## Task directions
Rewrite the items below, swapping each "counterclockwise" for "anticlockwise" and changing nothing else. Leave the pictures out of your answer.

>> Begin

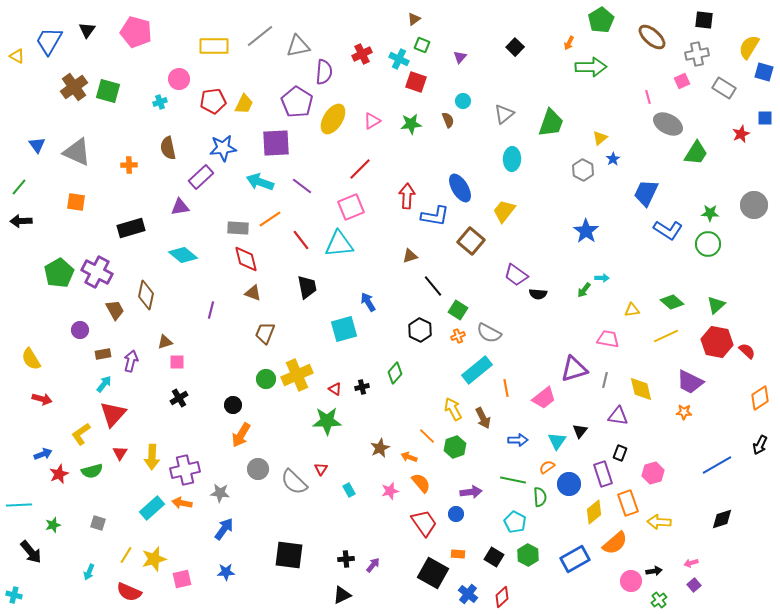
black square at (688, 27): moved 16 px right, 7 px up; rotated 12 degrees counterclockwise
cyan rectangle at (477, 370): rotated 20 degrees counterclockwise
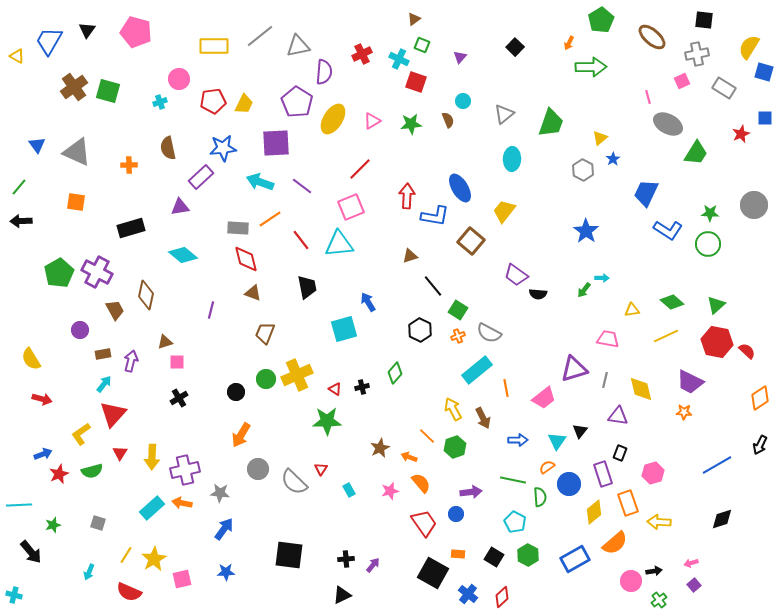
black circle at (233, 405): moved 3 px right, 13 px up
yellow star at (154, 559): rotated 15 degrees counterclockwise
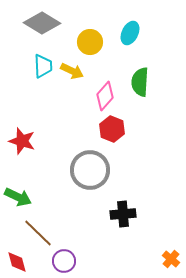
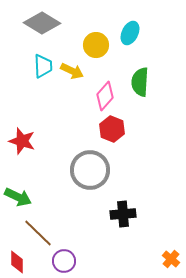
yellow circle: moved 6 px right, 3 px down
red diamond: rotated 15 degrees clockwise
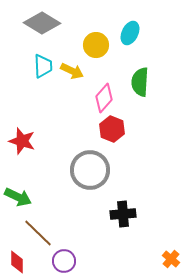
pink diamond: moved 1 px left, 2 px down
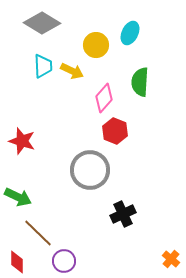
red hexagon: moved 3 px right, 2 px down
black cross: rotated 20 degrees counterclockwise
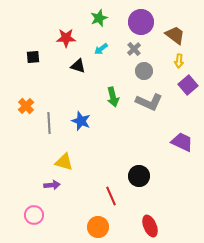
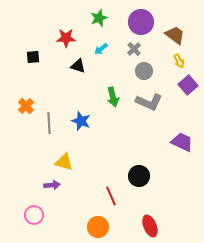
yellow arrow: rotated 32 degrees counterclockwise
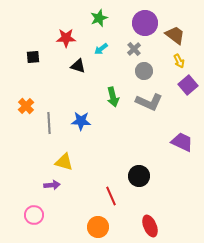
purple circle: moved 4 px right, 1 px down
blue star: rotated 18 degrees counterclockwise
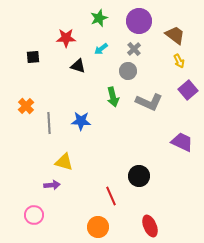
purple circle: moved 6 px left, 2 px up
gray circle: moved 16 px left
purple square: moved 5 px down
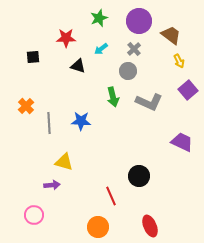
brown trapezoid: moved 4 px left
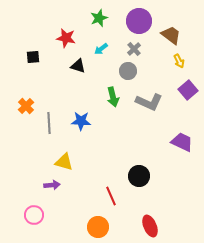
red star: rotated 12 degrees clockwise
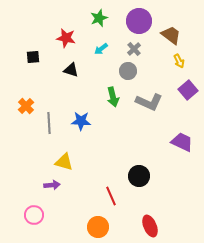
black triangle: moved 7 px left, 4 px down
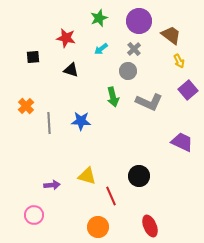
yellow triangle: moved 23 px right, 14 px down
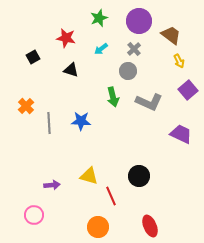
black square: rotated 24 degrees counterclockwise
purple trapezoid: moved 1 px left, 8 px up
yellow triangle: moved 2 px right
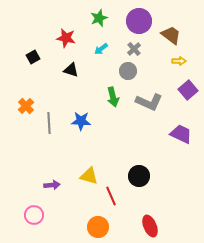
yellow arrow: rotated 64 degrees counterclockwise
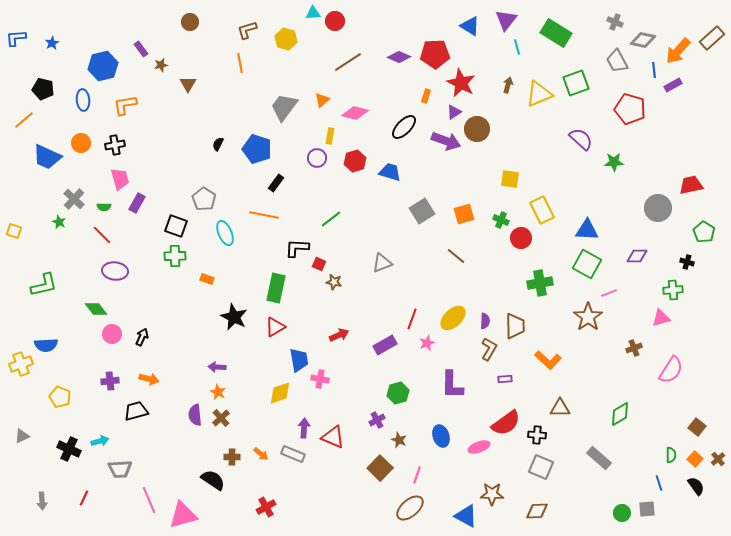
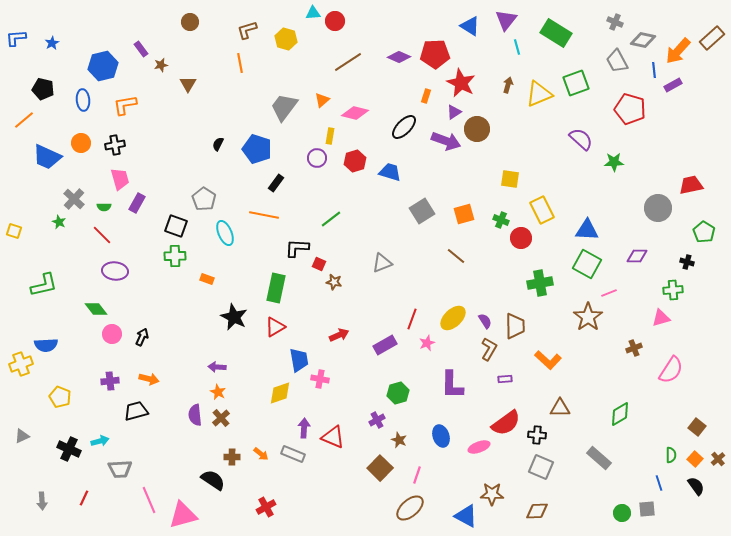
purple semicircle at (485, 321): rotated 35 degrees counterclockwise
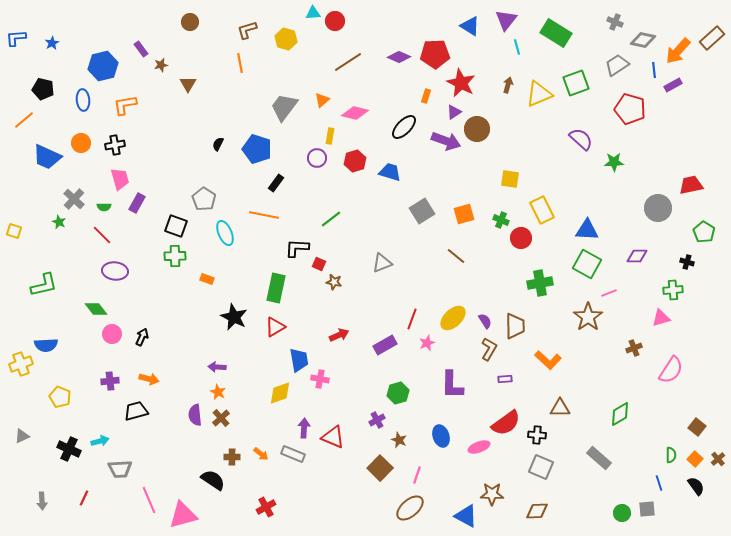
gray trapezoid at (617, 61): moved 4 px down; rotated 85 degrees clockwise
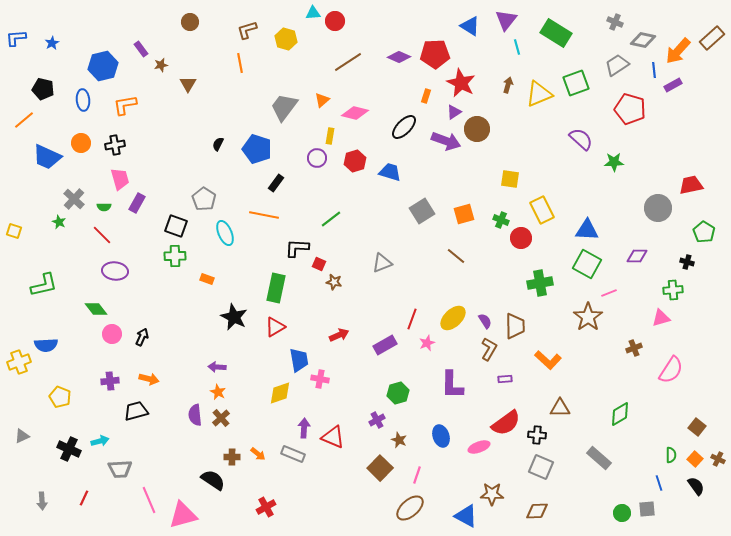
yellow cross at (21, 364): moved 2 px left, 2 px up
orange arrow at (261, 454): moved 3 px left
brown cross at (718, 459): rotated 24 degrees counterclockwise
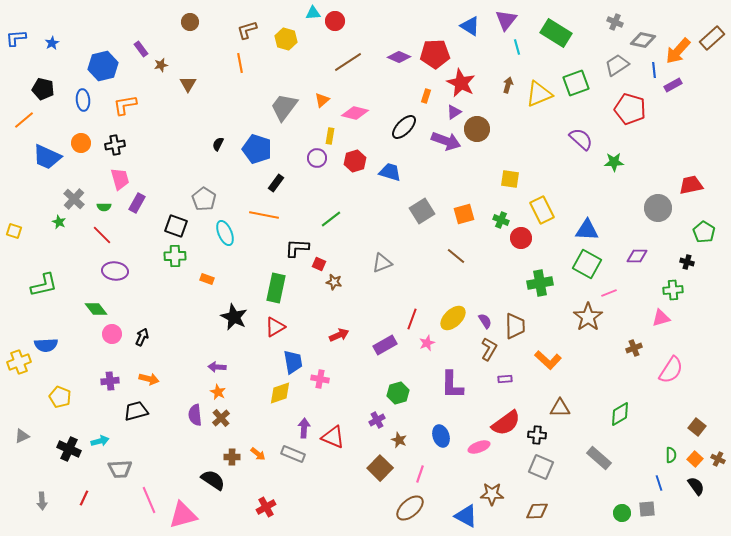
blue trapezoid at (299, 360): moved 6 px left, 2 px down
pink line at (417, 475): moved 3 px right, 1 px up
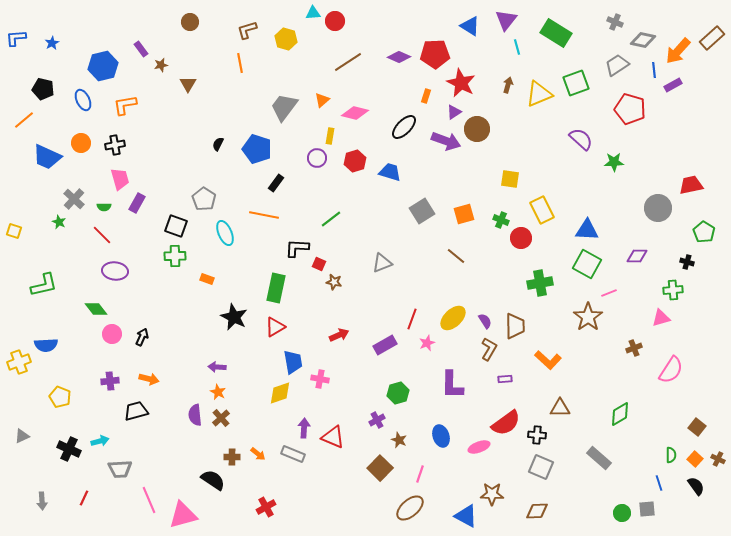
blue ellipse at (83, 100): rotated 20 degrees counterclockwise
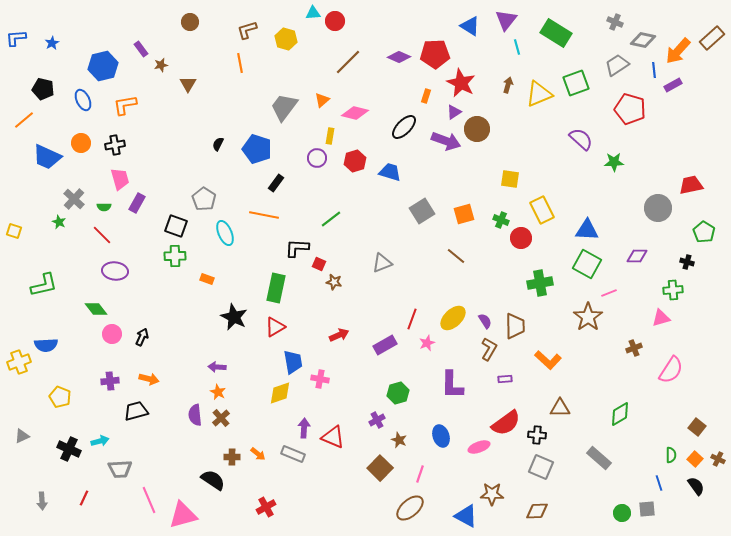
brown line at (348, 62): rotated 12 degrees counterclockwise
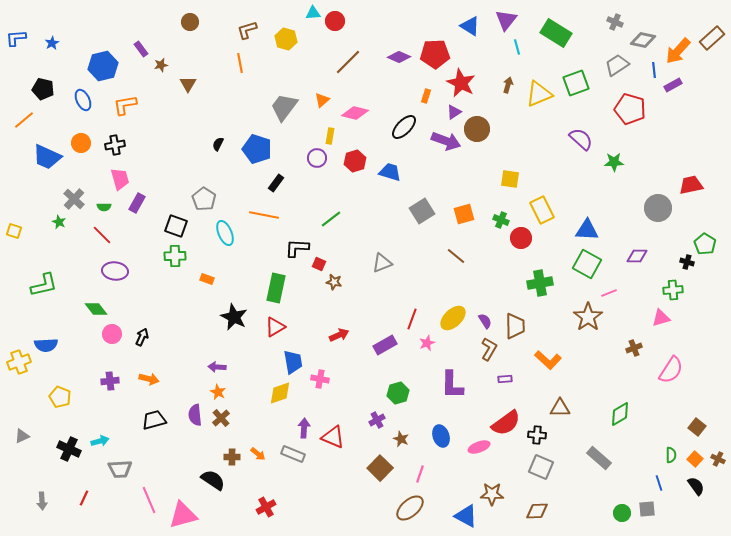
green pentagon at (704, 232): moved 1 px right, 12 px down
black trapezoid at (136, 411): moved 18 px right, 9 px down
brown star at (399, 440): moved 2 px right, 1 px up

>> End

## Result of the exercise
black square at (688, 27): moved 16 px right, 7 px up; rotated 12 degrees anticlockwise
cyan rectangle at (477, 370): rotated 20 degrees anticlockwise
black circle at (233, 405): moved 3 px right, 13 px up
yellow star at (154, 559): rotated 15 degrees anticlockwise
yellow circle: moved 6 px right, 3 px down
red diamond: rotated 15 degrees clockwise
pink diamond: moved 1 px left, 2 px down
red hexagon: moved 3 px right, 2 px down
black cross: rotated 20 degrees anticlockwise
yellow arrow: rotated 32 degrees anticlockwise
purple circle: moved 4 px right, 1 px down
blue star: rotated 18 degrees anticlockwise
purple circle: moved 6 px left, 2 px up
gray circle: moved 16 px left
purple square: moved 5 px down
brown trapezoid: moved 4 px left
red star: rotated 12 degrees clockwise
black triangle: moved 7 px left, 4 px down
yellow triangle: moved 23 px right, 14 px down
black square: rotated 24 degrees anticlockwise
purple trapezoid: moved 1 px left, 8 px up
yellow triangle: moved 2 px right
yellow arrow: rotated 64 degrees anticlockwise
purple semicircle at (485, 321): rotated 35 degrees anticlockwise
gray trapezoid at (617, 61): moved 4 px down; rotated 85 degrees clockwise
yellow cross at (21, 364): moved 2 px left, 2 px up
orange arrow at (261, 454): moved 3 px left
brown cross at (718, 459): rotated 24 degrees anticlockwise
blue trapezoid at (299, 360): moved 6 px left, 2 px down
pink line at (417, 475): moved 3 px right, 1 px up
blue ellipse at (83, 100): rotated 20 degrees anticlockwise
brown line at (348, 62): rotated 12 degrees anticlockwise
green pentagon at (704, 232): moved 1 px right, 12 px down
black trapezoid at (136, 411): moved 18 px right, 9 px down
brown star at (399, 440): moved 2 px right, 1 px up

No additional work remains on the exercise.